TASK GOAL — Write out, word for word, every line from the one containing "cyan semicircle at" through the final line of the records.

RECORDS SHOWN —
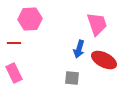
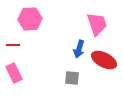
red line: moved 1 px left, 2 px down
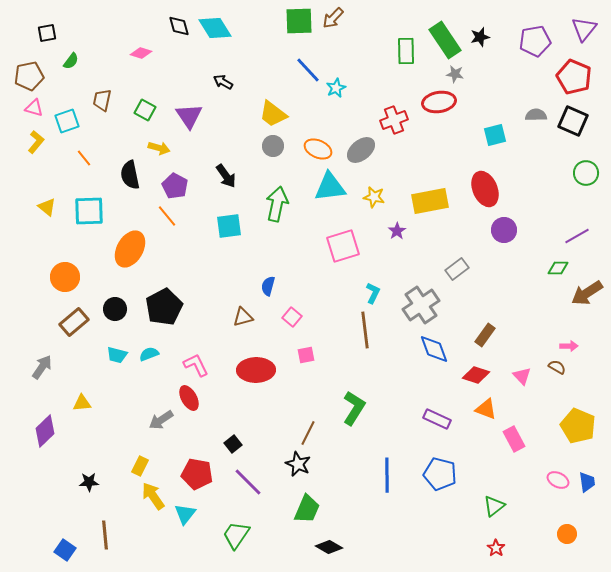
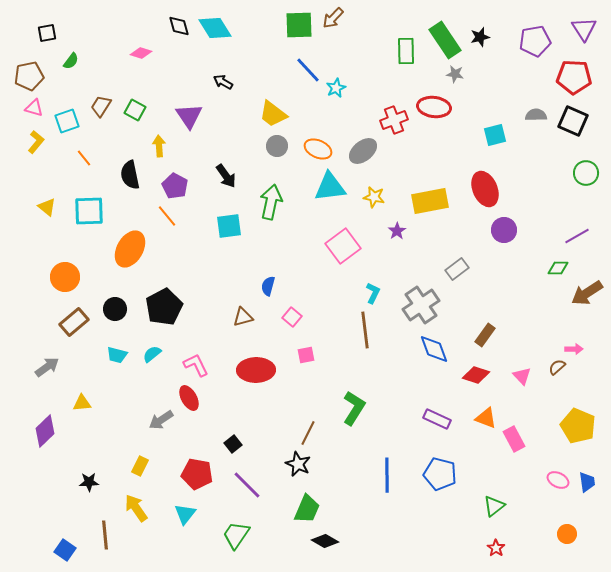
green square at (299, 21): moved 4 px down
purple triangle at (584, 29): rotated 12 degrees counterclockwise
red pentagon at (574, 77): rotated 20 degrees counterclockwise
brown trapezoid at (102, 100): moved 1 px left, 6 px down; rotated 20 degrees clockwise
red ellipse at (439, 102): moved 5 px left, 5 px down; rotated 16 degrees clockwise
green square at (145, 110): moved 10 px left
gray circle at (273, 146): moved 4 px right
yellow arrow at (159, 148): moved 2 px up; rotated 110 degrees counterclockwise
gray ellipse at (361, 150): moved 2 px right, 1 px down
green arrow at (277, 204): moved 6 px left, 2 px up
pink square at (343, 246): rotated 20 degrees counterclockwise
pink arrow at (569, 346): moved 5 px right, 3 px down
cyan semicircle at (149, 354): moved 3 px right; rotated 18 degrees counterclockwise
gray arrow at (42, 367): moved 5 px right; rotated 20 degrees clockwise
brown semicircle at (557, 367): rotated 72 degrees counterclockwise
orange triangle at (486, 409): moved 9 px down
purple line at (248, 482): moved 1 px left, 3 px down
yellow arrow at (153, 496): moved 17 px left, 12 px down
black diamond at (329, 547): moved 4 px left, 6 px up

EXERCISE ANSWER —
cyan semicircle at (149, 354): moved 3 px right; rotated 18 degrees counterclockwise
gray arrow at (42, 367): moved 5 px right; rotated 20 degrees clockwise
brown semicircle at (557, 367): rotated 72 degrees counterclockwise
orange triangle at (486, 409): moved 9 px down
purple line at (248, 482): moved 1 px left, 3 px down
yellow arrow at (153, 496): moved 17 px left, 12 px down
black diamond at (329, 547): moved 4 px left, 6 px up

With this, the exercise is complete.